# Before-and-after object listings

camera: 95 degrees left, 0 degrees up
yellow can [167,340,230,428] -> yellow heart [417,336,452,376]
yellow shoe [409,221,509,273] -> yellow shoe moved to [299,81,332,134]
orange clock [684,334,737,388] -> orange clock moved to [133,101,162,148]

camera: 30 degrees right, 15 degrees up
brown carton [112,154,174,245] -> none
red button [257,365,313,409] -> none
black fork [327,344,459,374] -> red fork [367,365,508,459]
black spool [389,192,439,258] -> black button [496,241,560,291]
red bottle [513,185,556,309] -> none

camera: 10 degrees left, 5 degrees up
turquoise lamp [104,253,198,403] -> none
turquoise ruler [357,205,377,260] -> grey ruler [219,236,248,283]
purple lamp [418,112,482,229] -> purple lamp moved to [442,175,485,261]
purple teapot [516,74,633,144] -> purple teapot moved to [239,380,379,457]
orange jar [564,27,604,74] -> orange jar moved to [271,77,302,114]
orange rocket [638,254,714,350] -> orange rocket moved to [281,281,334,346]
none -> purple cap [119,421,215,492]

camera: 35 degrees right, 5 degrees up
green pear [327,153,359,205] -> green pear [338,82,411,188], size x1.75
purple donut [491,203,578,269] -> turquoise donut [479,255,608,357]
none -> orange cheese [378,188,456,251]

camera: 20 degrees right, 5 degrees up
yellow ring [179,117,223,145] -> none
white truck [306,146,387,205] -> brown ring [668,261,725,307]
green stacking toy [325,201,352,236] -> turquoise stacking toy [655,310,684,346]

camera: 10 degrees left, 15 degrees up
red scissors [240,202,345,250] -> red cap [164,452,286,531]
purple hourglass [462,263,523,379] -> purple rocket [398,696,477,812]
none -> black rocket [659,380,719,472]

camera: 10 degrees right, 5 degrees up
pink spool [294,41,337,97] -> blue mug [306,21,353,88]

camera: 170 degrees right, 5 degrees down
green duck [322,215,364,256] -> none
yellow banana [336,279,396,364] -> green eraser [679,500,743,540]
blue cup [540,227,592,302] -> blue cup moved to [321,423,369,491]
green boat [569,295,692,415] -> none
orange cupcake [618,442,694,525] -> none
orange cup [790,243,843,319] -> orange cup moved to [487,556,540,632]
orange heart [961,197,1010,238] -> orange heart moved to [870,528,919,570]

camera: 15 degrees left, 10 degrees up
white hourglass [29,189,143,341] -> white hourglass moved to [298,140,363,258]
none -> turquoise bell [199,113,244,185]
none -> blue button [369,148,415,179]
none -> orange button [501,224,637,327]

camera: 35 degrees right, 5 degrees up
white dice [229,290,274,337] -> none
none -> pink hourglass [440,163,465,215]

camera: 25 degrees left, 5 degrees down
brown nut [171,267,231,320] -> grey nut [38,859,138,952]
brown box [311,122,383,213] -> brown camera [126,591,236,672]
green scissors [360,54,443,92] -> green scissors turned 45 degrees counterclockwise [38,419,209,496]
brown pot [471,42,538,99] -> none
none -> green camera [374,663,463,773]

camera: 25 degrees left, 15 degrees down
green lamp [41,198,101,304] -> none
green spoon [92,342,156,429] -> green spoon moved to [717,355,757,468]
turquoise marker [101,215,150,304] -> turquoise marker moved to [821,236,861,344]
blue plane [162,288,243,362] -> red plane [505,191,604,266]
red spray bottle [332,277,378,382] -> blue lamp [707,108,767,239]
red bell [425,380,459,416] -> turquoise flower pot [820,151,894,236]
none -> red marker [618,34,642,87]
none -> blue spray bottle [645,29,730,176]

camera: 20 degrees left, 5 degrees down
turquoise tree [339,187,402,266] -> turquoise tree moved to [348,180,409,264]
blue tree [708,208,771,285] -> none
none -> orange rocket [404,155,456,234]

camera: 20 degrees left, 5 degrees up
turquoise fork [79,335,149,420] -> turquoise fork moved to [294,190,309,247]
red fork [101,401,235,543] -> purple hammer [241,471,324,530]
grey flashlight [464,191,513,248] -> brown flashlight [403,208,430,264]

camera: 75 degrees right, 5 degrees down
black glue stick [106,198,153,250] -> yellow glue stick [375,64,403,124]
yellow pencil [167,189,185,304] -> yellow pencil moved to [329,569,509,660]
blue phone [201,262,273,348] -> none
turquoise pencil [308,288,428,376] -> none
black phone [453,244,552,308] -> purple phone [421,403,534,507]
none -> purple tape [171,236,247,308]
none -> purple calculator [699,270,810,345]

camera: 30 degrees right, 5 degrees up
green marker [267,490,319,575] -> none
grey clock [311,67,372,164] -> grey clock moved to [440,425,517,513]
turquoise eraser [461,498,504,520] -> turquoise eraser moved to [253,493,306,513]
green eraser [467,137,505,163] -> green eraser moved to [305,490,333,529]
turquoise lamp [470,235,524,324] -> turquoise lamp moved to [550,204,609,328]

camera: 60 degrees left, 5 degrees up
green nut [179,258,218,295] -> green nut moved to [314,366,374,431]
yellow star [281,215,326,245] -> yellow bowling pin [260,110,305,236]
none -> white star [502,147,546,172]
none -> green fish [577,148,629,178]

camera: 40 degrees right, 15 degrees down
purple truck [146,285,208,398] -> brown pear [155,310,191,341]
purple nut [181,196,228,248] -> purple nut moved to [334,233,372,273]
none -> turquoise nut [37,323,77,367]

# Task item
Could you retype exactly the lines above from the one containing "camera: 40 degrees right, 15 degrees down" through the last line of the records, both included, and nothing else?

# Answer to the problem
camera: 40 degrees right, 15 degrees down
purple truck [146,285,208,398] -> brown pear [155,310,191,341]
purple nut [181,196,228,248] -> purple nut moved to [334,233,372,273]
none -> turquoise nut [37,323,77,367]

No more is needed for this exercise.